> _Task brief_
Would it be possible to write out each entry below exactly, without the pictures?
Provided data START
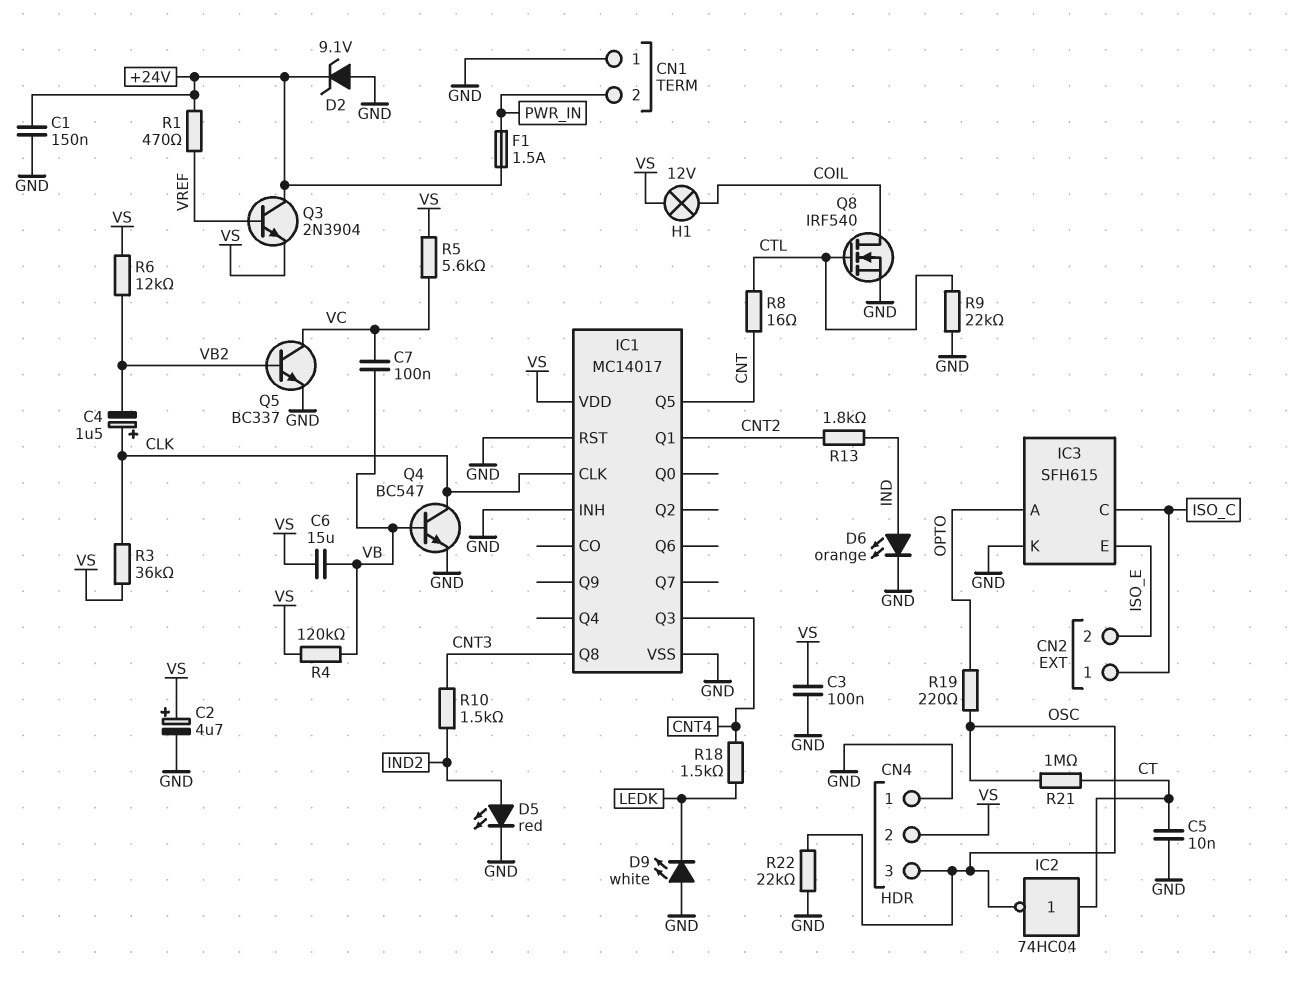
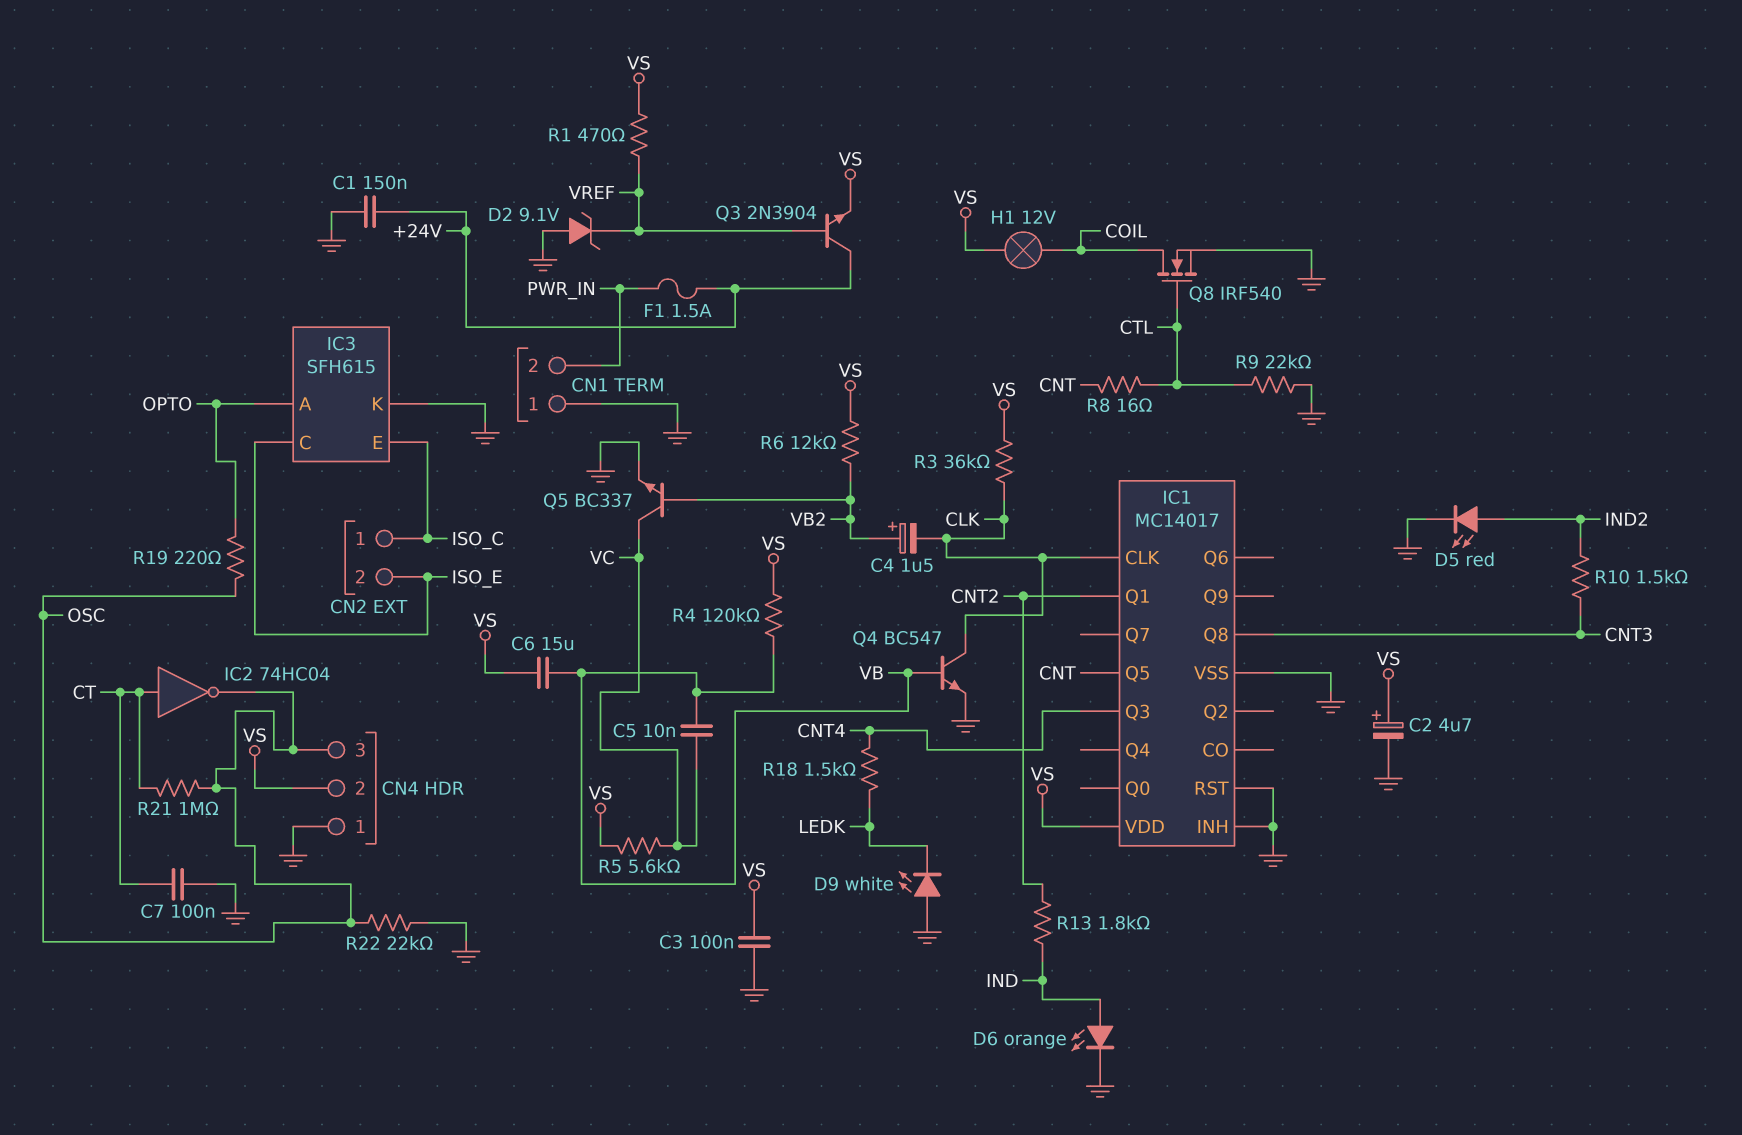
C4: 1.5uF (plus CLK, minus VB2) -> 1.5uF (plus VB2, minus CLK)
C5: 10nF (CT, GND) -> 10nF (VB, VC)
C7: 100nF (VB, VC) -> 100nF (CT, GND)
D2: zener 9.1V (A GND, K +24V) -> zener 9.1V (A GND, K VREF)
IC3 pin C: ISO_C -> ISO_E
IC3 pin E: ISO_E -> ISO_C
R1: 470 (+24V, VREF) -> 470 (VREF, VS)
Provided data END
> _Answer box_
C4: 1.5uF (plus CLK, minus VB2) -> 1.5uF (plus VB2, minus CLK)
C5: 10nF (CT, GND) -> 10nF (VB, VC)
C7: 100nF (VB, VC) -> 100nF (CT, GND)
D2: zener 9.1V (A GND, K +24V) -> zener 9.1V (A GND, K VREF)
IC3 pin C: ISO_C -> ISO_E
IC3 pin E: ISO_E -> ISO_C
R1: 470 (+24V, VREF) -> 470 (VREF, VS)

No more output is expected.